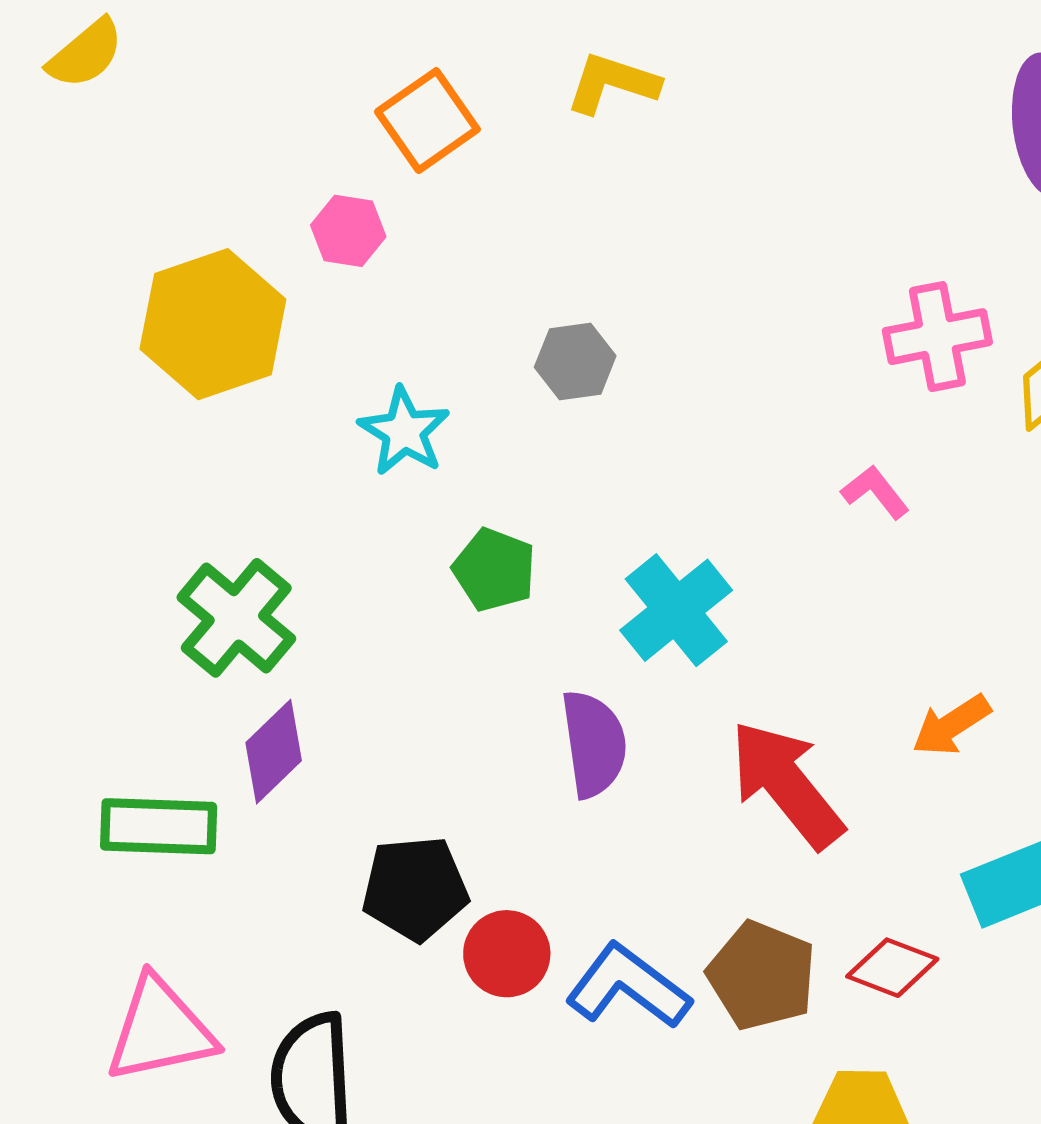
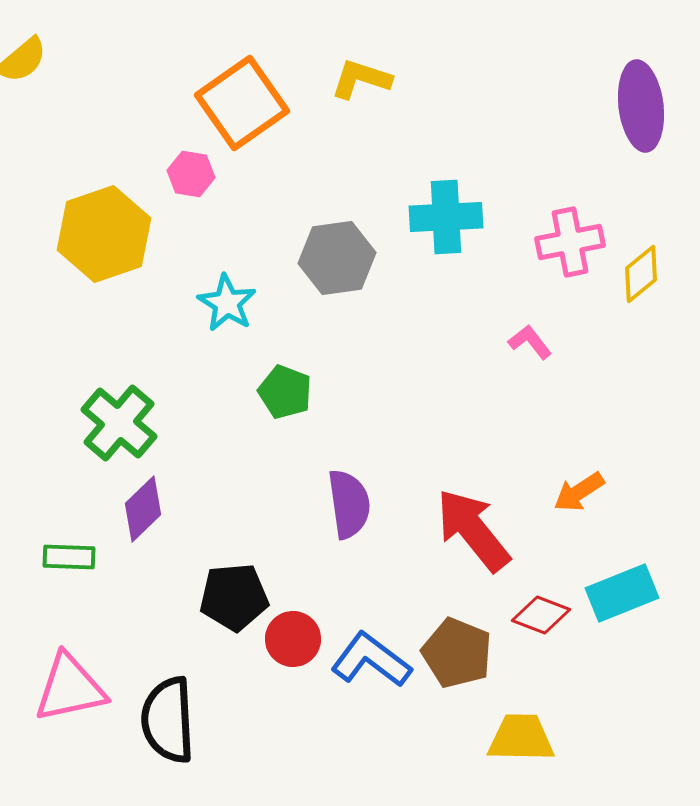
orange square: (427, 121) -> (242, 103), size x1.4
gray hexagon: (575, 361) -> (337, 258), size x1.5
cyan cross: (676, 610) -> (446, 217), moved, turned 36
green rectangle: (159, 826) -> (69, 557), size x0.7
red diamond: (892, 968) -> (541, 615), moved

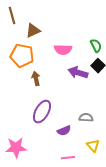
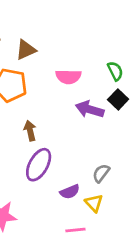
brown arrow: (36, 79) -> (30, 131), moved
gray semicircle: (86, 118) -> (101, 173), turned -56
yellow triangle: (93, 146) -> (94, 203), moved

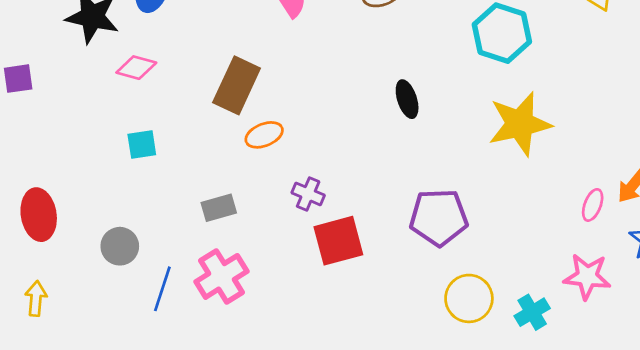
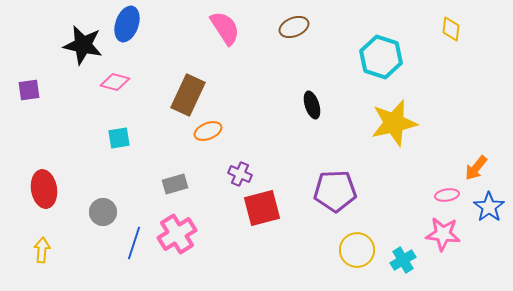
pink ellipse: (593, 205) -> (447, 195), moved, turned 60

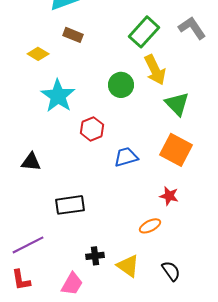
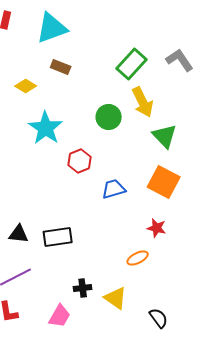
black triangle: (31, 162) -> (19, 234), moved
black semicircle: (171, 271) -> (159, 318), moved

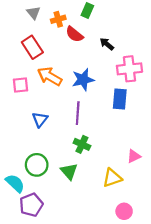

*PROBLEM STATEMENT*: Everything from the line with "red diamond: (892, 968) -> (541, 615), moved" through the end of the records is to be repeated exactly. The pictures are not.

*SOLUTION BELOW*:
red diamond: (892, 968) -> (541, 615), moved

brown arrow: (36, 79) -> (30, 131), moved
gray semicircle: (86, 118) -> (101, 173), turned -56
yellow triangle: (93, 146) -> (94, 203), moved

pink ellipse: (593, 205) -> (447, 195), moved, turned 60

black triangle: (31, 162) -> (19, 234), moved
black semicircle: (171, 271) -> (159, 318), moved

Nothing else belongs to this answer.